Object tracking records:

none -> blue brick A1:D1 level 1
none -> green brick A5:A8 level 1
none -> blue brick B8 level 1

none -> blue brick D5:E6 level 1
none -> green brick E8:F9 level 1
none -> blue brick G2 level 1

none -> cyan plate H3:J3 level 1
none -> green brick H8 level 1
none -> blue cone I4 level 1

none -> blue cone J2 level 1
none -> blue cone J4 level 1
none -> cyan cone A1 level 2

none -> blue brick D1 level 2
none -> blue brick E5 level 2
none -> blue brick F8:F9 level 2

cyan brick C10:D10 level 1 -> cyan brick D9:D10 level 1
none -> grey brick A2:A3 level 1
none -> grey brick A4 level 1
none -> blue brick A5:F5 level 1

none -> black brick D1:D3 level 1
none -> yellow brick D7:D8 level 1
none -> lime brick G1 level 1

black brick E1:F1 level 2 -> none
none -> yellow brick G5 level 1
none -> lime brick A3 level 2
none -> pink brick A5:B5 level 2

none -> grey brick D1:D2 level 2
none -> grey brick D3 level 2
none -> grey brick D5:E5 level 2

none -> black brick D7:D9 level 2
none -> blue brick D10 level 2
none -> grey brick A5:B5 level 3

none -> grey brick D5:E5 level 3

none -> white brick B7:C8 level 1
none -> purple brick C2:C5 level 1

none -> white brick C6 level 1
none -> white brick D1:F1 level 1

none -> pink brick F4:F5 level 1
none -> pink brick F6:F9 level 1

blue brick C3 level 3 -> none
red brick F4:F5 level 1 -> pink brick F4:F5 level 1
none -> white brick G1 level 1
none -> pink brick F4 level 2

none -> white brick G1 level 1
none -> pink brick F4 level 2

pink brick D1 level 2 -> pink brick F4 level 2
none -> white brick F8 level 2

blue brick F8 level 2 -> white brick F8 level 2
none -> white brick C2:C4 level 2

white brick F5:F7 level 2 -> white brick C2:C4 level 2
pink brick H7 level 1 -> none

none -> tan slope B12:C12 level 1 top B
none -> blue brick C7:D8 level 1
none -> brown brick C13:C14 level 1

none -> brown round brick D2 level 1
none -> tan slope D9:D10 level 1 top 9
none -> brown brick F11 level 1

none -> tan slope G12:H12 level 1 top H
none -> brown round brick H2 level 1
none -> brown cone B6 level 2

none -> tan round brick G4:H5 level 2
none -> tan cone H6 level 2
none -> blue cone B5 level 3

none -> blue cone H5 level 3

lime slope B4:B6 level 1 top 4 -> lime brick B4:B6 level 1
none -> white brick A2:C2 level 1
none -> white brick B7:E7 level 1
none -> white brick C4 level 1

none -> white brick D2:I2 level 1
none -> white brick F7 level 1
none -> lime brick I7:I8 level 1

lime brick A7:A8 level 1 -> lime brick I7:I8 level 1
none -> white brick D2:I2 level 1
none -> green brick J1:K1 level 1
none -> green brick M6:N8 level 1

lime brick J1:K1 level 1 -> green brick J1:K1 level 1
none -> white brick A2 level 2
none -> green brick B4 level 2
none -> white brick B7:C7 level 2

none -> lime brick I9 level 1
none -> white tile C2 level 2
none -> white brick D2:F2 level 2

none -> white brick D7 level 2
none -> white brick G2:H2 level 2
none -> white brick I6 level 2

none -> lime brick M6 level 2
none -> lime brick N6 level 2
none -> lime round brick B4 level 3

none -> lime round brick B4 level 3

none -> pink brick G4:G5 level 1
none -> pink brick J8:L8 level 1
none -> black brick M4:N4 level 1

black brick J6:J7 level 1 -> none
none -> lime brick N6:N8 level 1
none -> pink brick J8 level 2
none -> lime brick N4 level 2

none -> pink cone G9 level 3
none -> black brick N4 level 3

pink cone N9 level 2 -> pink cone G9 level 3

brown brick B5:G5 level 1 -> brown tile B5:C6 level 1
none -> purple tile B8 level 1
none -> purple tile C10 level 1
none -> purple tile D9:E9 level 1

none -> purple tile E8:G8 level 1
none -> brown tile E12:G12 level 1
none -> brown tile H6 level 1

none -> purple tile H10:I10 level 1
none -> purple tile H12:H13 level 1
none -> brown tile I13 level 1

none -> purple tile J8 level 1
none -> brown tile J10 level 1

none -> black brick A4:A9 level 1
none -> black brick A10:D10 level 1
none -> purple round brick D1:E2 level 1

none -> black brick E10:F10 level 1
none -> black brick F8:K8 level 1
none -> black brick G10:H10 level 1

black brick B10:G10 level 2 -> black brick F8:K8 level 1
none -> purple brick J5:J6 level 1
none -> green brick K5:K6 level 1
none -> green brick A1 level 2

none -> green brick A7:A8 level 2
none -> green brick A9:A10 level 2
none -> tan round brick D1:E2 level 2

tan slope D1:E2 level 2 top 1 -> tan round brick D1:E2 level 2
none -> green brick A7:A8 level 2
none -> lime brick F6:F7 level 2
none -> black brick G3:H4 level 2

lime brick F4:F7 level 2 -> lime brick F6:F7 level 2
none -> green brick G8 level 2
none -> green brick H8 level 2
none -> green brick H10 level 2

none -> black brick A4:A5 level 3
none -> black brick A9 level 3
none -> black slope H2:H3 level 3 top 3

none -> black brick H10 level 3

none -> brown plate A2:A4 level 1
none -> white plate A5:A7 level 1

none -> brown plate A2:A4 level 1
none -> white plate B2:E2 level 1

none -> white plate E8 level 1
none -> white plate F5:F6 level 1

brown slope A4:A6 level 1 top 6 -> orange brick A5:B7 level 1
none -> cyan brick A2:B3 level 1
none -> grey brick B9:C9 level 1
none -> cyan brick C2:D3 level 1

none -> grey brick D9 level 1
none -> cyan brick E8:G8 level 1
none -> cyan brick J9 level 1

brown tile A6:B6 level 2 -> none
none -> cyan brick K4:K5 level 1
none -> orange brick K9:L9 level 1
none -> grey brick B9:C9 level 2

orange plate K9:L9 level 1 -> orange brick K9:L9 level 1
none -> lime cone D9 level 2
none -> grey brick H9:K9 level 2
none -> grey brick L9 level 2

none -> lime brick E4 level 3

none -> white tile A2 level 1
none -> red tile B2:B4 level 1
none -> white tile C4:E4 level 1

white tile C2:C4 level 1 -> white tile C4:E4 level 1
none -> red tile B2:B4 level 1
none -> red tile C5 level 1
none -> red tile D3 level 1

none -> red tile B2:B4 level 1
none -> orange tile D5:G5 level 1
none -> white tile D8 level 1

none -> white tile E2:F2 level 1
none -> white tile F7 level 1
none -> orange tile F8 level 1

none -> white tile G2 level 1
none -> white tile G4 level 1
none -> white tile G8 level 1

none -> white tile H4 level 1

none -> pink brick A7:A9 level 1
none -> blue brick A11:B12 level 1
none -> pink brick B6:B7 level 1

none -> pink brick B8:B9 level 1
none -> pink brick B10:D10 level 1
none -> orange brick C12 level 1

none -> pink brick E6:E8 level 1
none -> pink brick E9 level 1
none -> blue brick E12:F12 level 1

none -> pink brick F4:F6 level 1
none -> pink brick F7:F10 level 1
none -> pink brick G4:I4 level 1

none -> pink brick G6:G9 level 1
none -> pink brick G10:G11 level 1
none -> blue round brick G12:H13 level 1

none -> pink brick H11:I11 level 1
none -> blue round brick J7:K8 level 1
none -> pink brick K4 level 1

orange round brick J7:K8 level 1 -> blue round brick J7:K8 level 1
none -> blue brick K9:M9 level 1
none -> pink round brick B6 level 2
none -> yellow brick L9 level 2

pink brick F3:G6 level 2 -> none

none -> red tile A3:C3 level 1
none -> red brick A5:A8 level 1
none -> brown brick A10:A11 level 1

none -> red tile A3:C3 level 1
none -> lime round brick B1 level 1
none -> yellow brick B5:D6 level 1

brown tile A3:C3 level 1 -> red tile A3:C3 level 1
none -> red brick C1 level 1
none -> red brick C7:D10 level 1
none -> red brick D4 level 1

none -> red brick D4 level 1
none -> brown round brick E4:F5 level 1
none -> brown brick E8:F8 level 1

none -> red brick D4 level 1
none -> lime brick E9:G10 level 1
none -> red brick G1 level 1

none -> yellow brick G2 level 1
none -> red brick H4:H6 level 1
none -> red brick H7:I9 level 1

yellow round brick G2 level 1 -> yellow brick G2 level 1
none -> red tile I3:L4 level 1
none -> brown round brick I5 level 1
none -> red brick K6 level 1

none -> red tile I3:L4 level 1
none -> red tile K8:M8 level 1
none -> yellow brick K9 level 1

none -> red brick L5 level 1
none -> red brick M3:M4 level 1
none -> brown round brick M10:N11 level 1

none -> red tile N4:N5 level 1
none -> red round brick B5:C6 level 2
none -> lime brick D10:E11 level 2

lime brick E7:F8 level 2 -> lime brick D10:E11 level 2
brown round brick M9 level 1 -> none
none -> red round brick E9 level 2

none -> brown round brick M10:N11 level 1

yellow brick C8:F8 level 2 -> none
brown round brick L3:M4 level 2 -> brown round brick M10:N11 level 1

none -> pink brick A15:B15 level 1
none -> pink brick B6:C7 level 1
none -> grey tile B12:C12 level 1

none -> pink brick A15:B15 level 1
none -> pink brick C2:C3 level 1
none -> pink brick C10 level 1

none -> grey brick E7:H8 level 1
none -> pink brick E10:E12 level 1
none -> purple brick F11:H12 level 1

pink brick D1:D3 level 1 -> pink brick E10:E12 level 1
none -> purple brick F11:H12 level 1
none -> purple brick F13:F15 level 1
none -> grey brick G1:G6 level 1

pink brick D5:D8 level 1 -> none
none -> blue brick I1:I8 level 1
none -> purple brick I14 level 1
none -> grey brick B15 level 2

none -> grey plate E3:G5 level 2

§ Your objective
Take the lines above from the one containing "none -> pink brick H11:I11 level 1" to the one containing "none -> yellow brick L9 level 2" and retype them exactly, both ends included, with nothing added.

§ Task result
none -> pink brick H11:I11 level 1
none -> blue round brick J7:K8 level 1
none -> pink brick K4 level 1

orange round brick J7:K8 level 1 -> blue round brick J7:K8 level 1
none -> blue brick K9:M9 level 1
none -> pink round brick B6 level 2
none -> yellow brick L9 level 2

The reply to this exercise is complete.